Exercise objective:
Output the exact lines that start at the one containing "L101: 220uH (+12V, SW) -> 4.7uH (+12V, SW)" and continue to the last line of the entries below; do not output pictures.

Dataset entries:
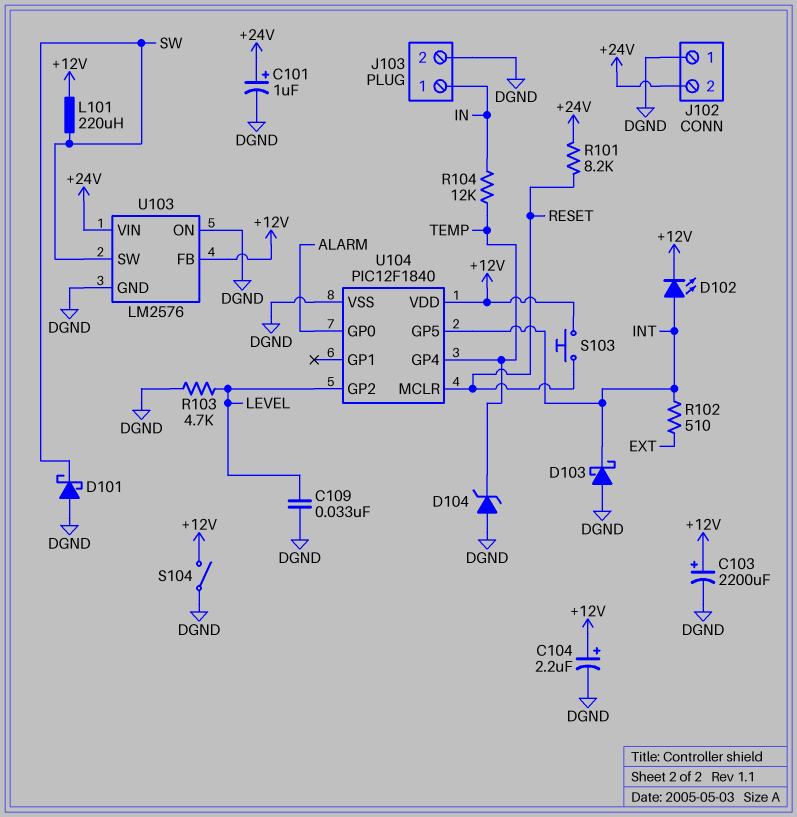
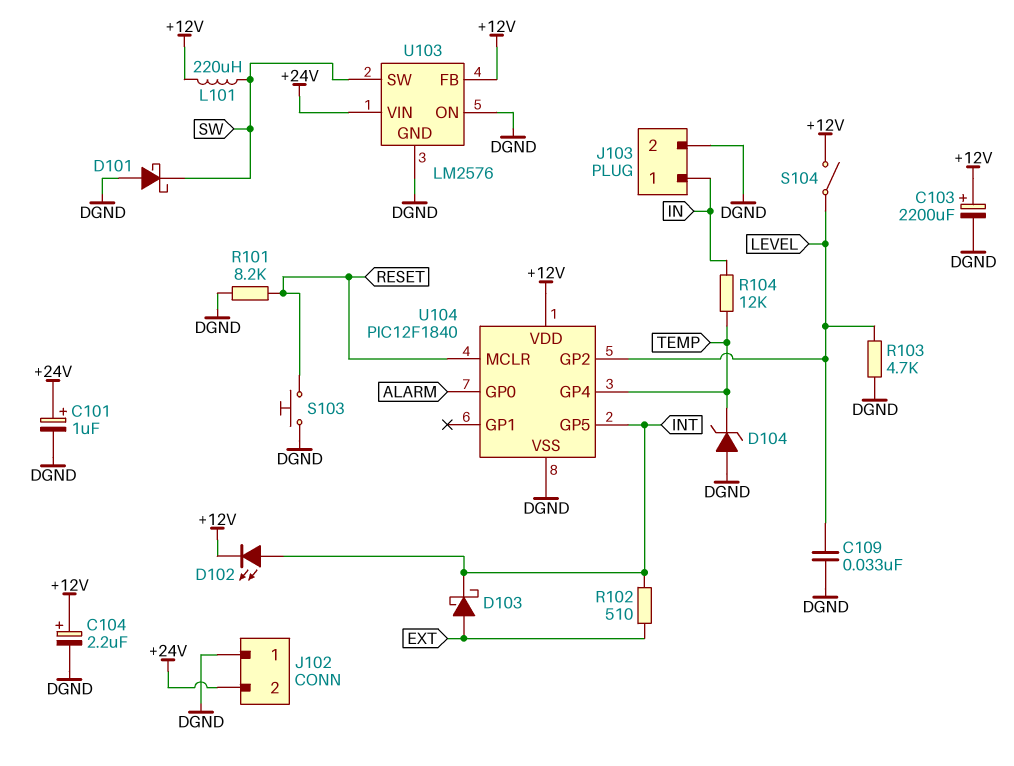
D103: schottky (A DGND, K INT) -> schottky (A EXT, K INT)
R101: 8.2k (+24V, RESET) -> 8.2k (DGND, RESET)
S103: button (+12V, RESET) -> button (DGND, RESET)
S104: switch (+12V, DGND) -> switch (+12V, LEVEL)

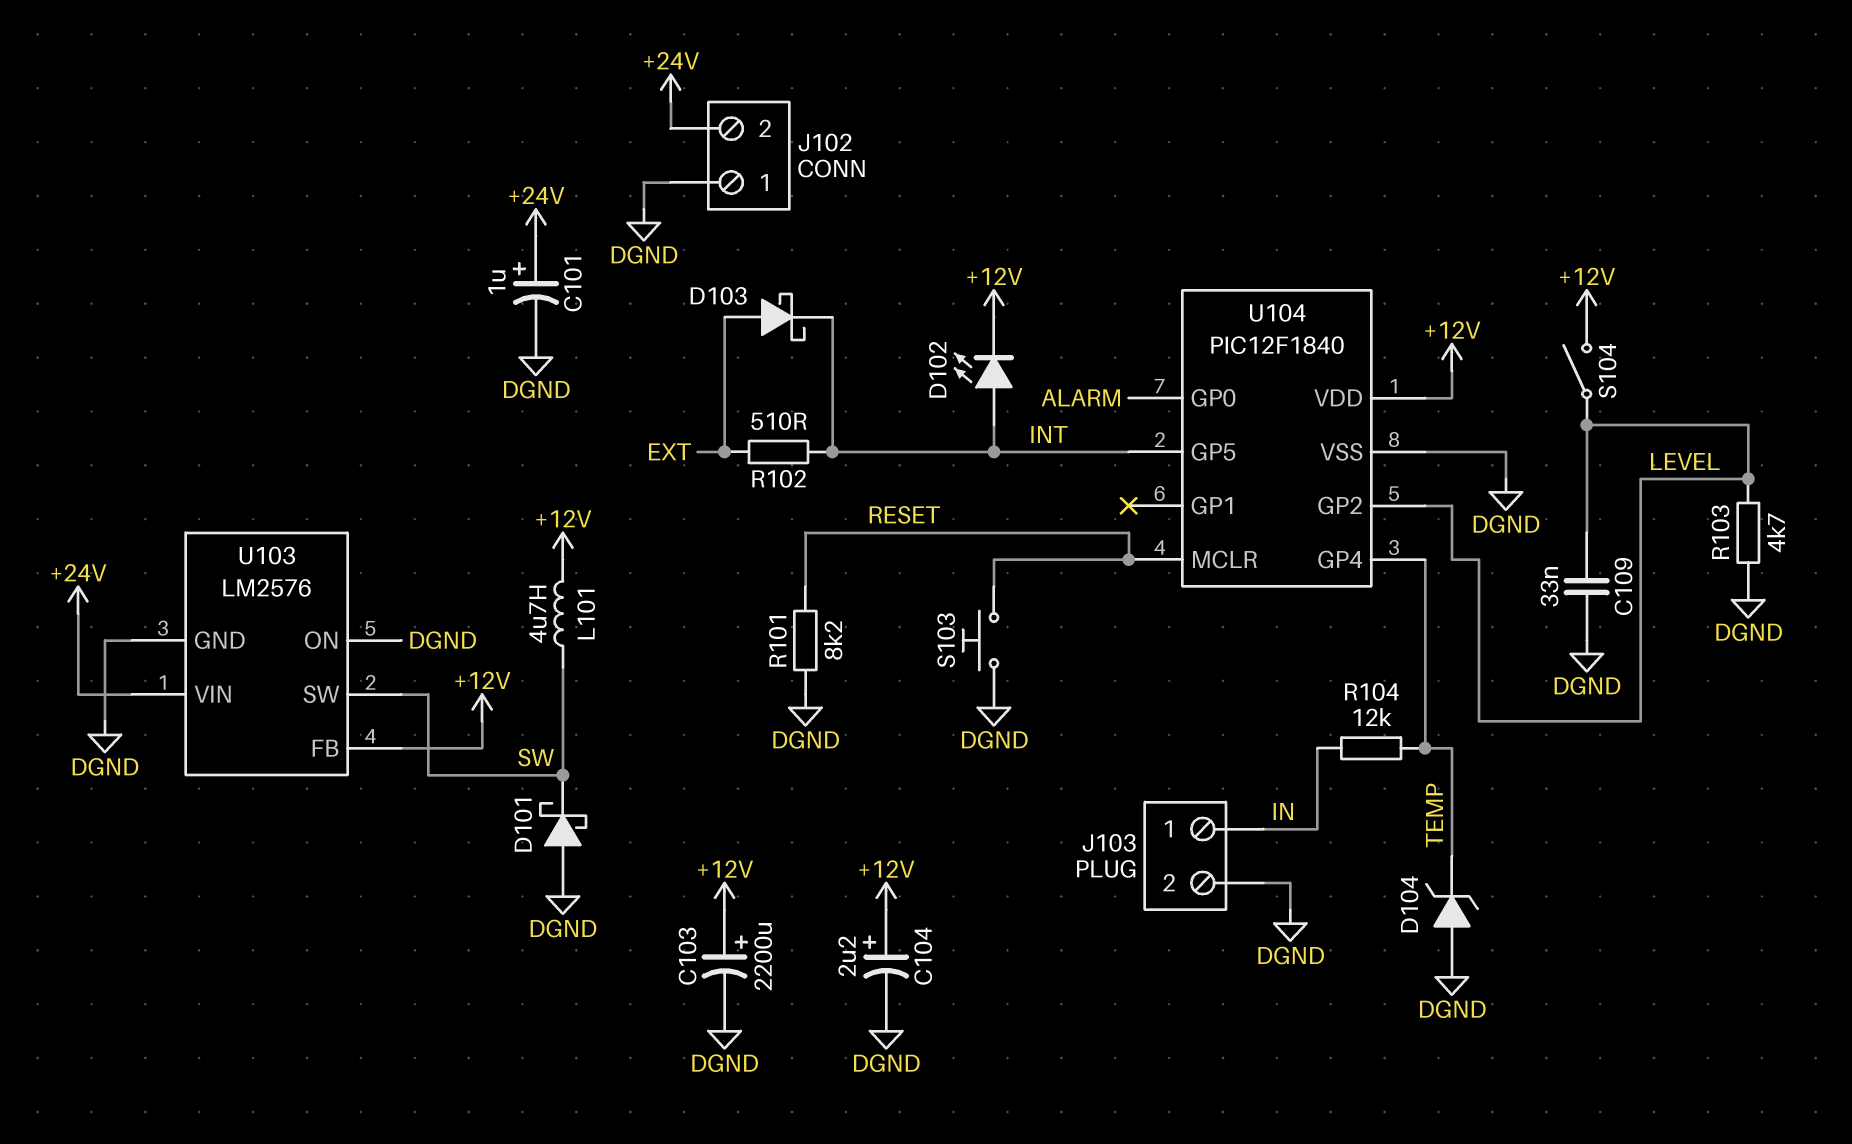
L101: 220uH (+12V, SW) -> 4.7uH (+12V, SW)

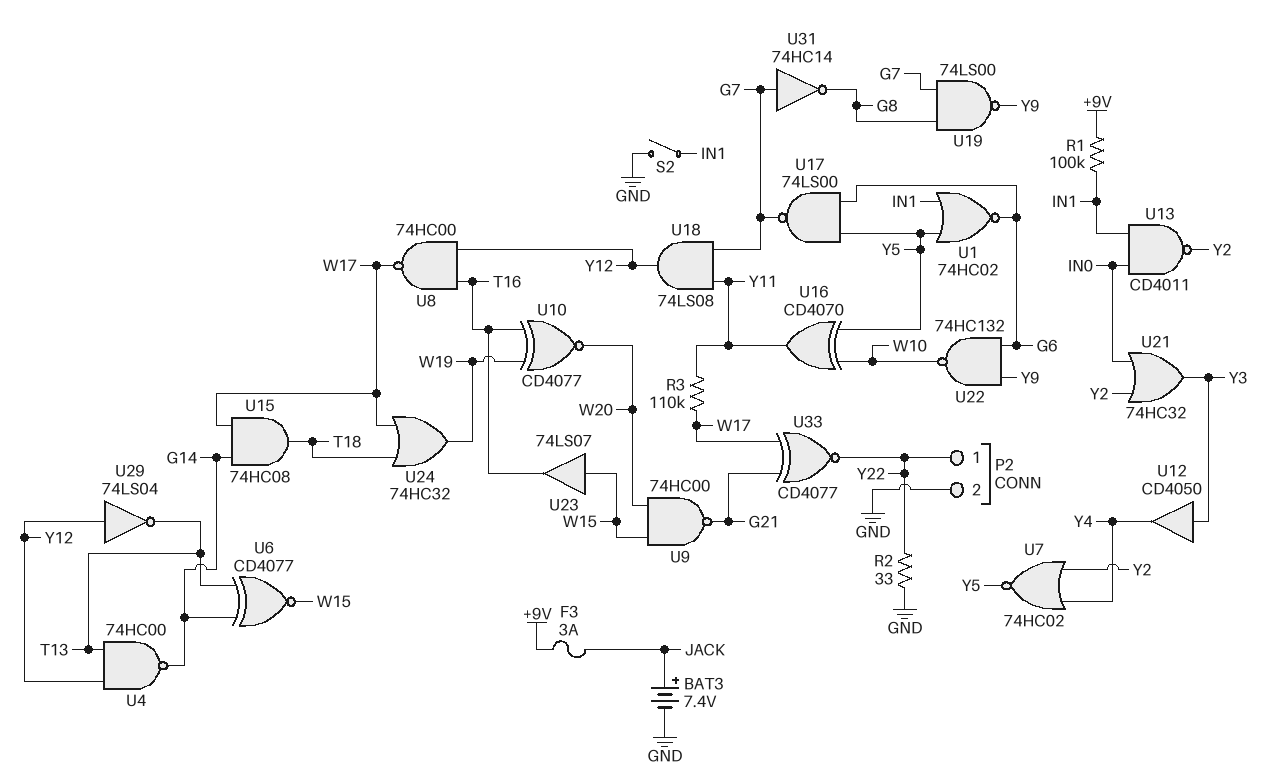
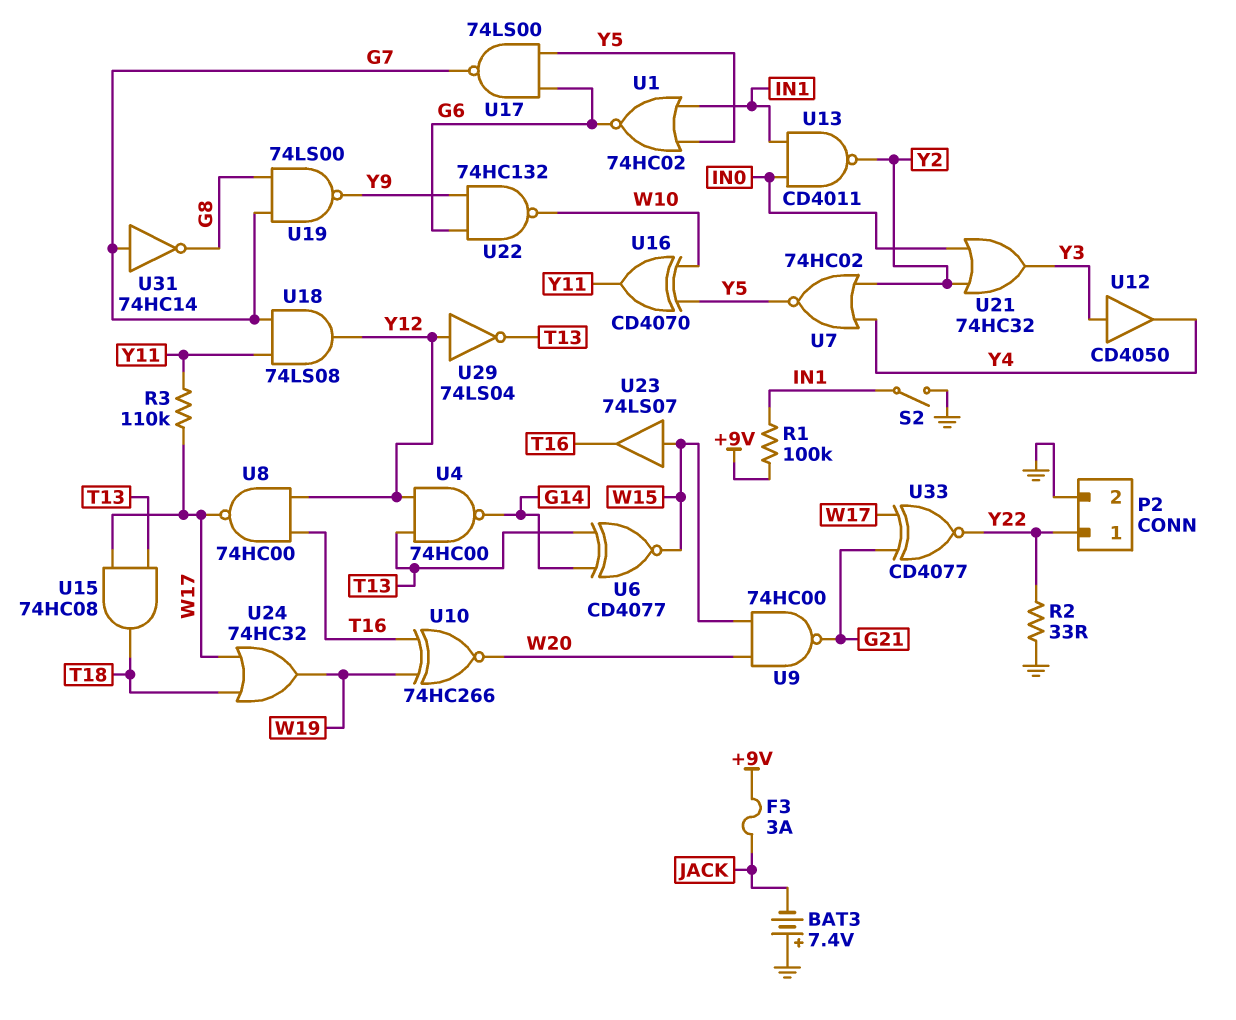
BAT3: 7.4V (plus JACK, minus GND) -> 7.4V (plus GND, minus JACK)
U10: XNOR CD4077 (in T16, in W19, out W20) -> XNOR 74HC266 (in T16, in W19, out W20)
U15: AND 74HC08 (in G14, in W17, out T18) -> AND 74HC08 (in T13, in W17, out T18)

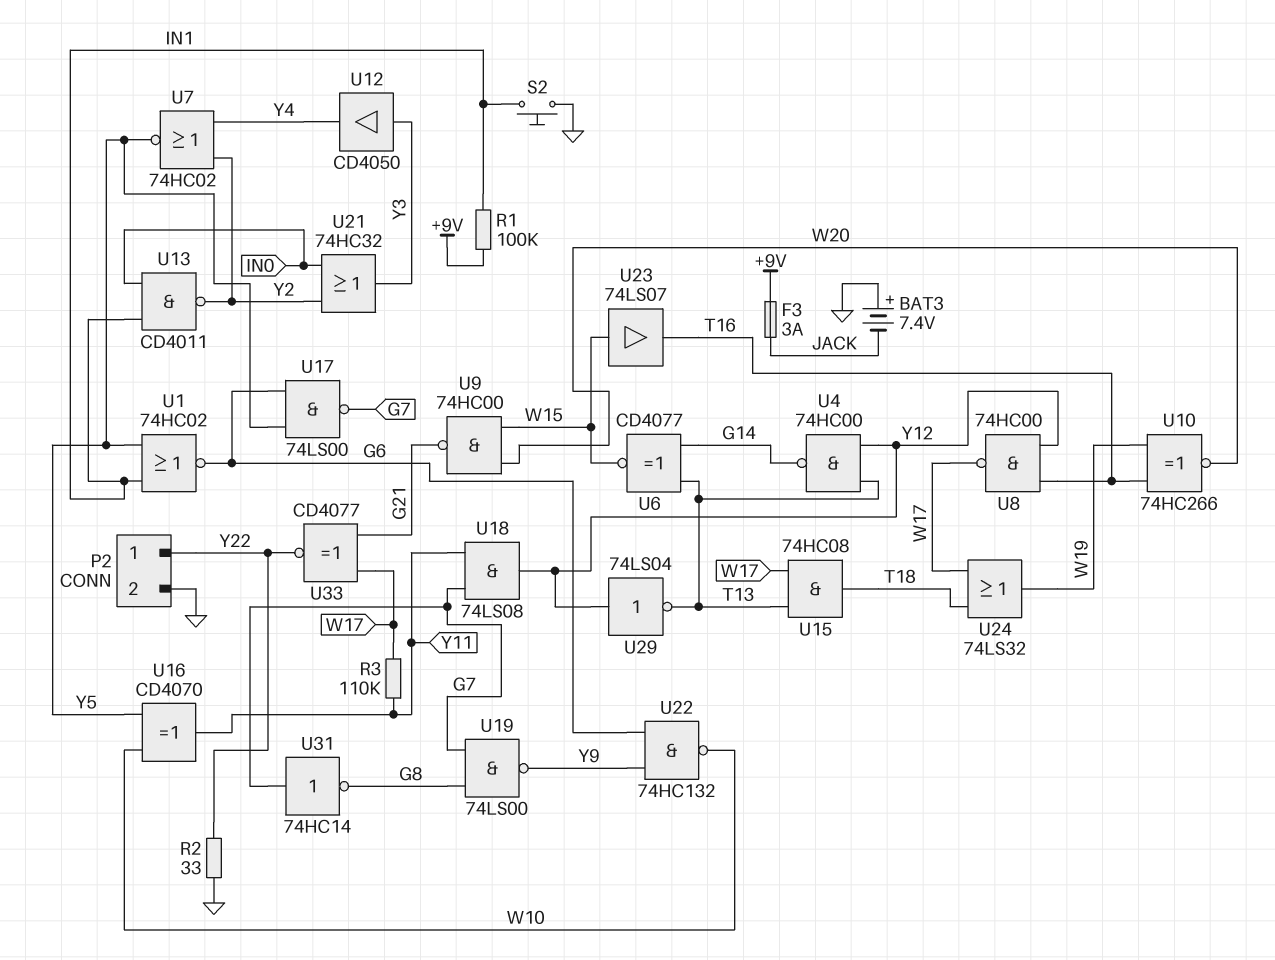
S2: switch (GND, IN1) -> button (GND, IN1)
U24: OR 74HC32 (in T18, in W17, out W19) -> OR 74LS32 (in T18, in W17, out W19)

Result for this task:
L101: 220uH (+12V, SW) -> 4.7uH (+12V, SW)

BAT3: 7.4V (plus JACK, minus GND) -> 7.4V (plus GND, minus JACK)
U10: XNOR CD4077 (in T16, in W19, out W20) -> XNOR 74HC266 (in T16, in W19, out W20)
U15: AND 74HC08 (in G14, in W17, out T18) -> AND 74HC08 (in T13, in W17, out T18)

S2: switch (GND, IN1) -> button (GND, IN1)
U24: OR 74HC32 (in T18, in W17, out W19) -> OR 74LS32 (in T18, in W17, out W19)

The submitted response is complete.